— WHAT TO PRODUCE —
Copy out the data that comes next, character for character, and leave the images aside.

— EXTRACTED DATA —
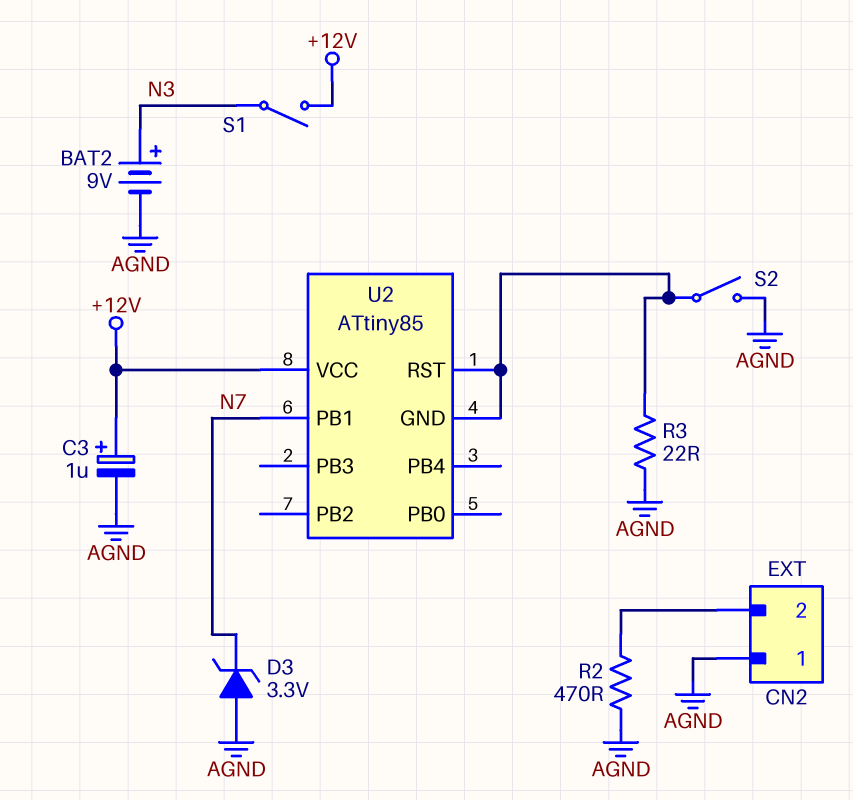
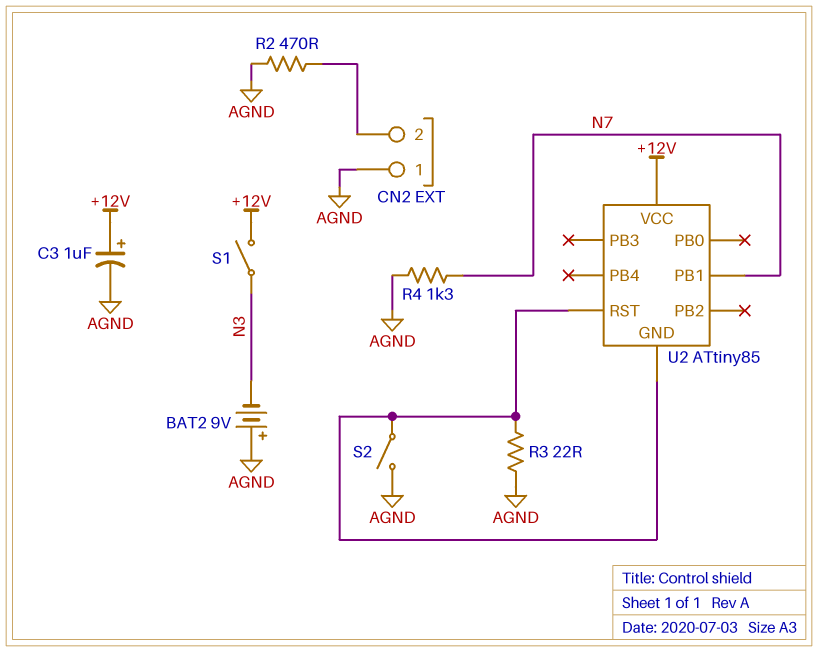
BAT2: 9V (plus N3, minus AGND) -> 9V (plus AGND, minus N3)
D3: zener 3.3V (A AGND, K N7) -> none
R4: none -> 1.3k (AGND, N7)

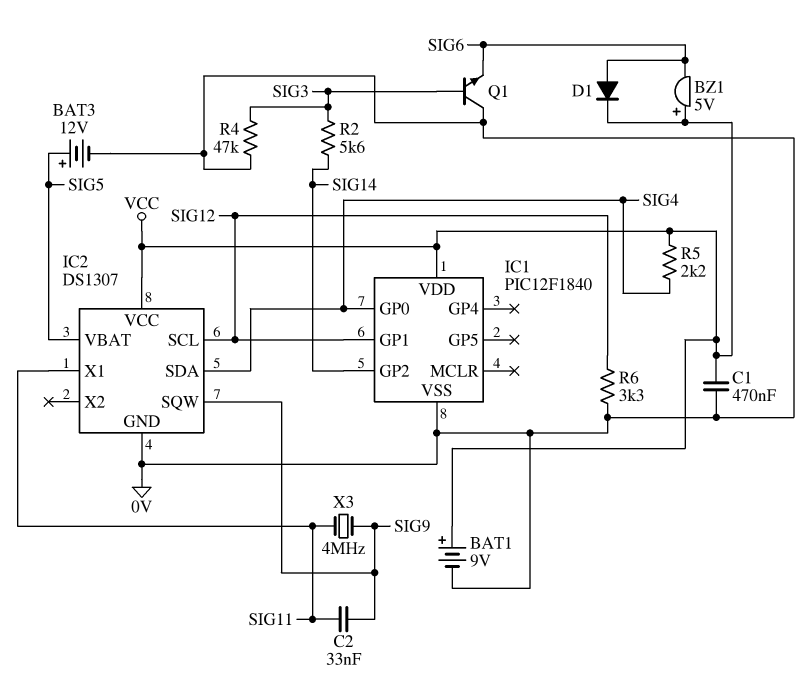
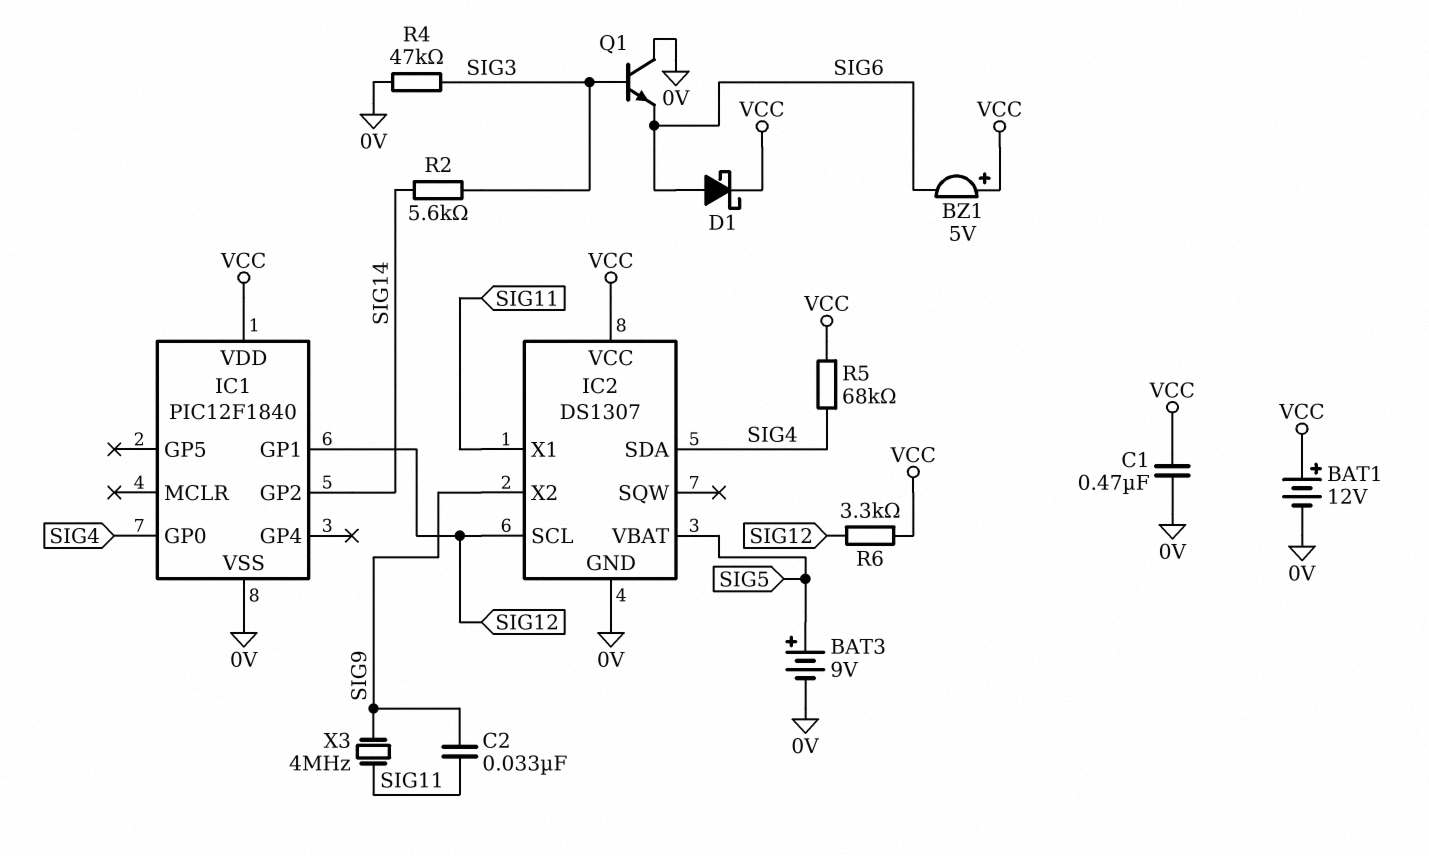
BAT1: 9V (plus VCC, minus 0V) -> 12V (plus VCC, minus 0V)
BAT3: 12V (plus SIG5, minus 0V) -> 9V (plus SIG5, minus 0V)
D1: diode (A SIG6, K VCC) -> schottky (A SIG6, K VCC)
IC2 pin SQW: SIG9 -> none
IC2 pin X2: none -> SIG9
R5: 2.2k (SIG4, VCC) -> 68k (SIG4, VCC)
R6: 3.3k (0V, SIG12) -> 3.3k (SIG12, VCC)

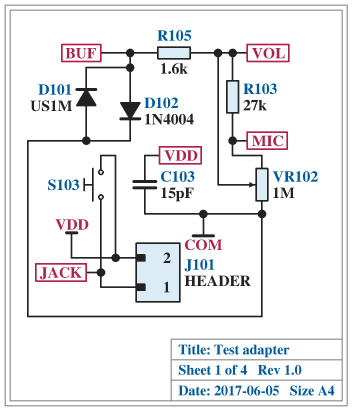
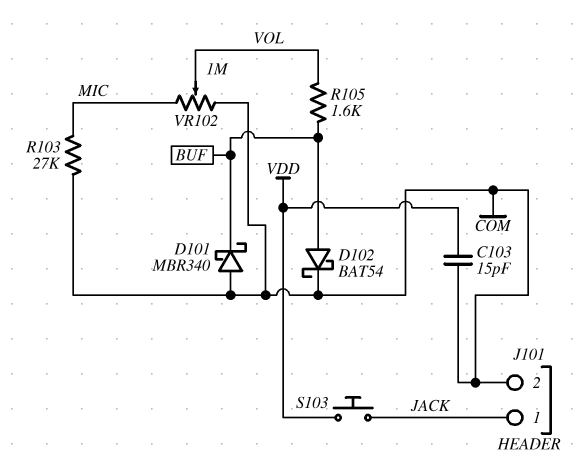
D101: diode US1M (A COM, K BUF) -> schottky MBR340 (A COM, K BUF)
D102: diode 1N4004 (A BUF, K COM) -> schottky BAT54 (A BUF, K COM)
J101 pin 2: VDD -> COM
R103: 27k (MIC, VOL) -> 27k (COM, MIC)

— SOLUTION FOR THIS EXERCISE —
BAT2: 9V (plus N3, minus AGND) -> 9V (plus AGND, minus N3)
D3: zener 3.3V (A AGND, K N7) -> none
R4: none -> 1.3k (AGND, N7)

BAT1: 9V (plus VCC, minus 0V) -> 12V (plus VCC, minus 0V)
BAT3: 12V (plus SIG5, minus 0V) -> 9V (plus SIG5, minus 0V)
D1: diode (A SIG6, K VCC) -> schottky (A SIG6, K VCC)
IC2 pin SQW: SIG9 -> none
IC2 pin X2: none -> SIG9
R5: 2.2k (SIG4, VCC) -> 68k (SIG4, VCC)
R6: 3.3k (0V, SIG12) -> 3.3k (SIG12, VCC)

D101: diode US1M (A COM, K BUF) -> schottky MBR340 (A COM, K BUF)
D102: diode 1N4004 (A BUF, K COM) -> schottky BAT54 (A BUF, K COM)
J101 pin 2: VDD -> COM
R103: 27k (MIC, VOL) -> 27k (COM, MIC)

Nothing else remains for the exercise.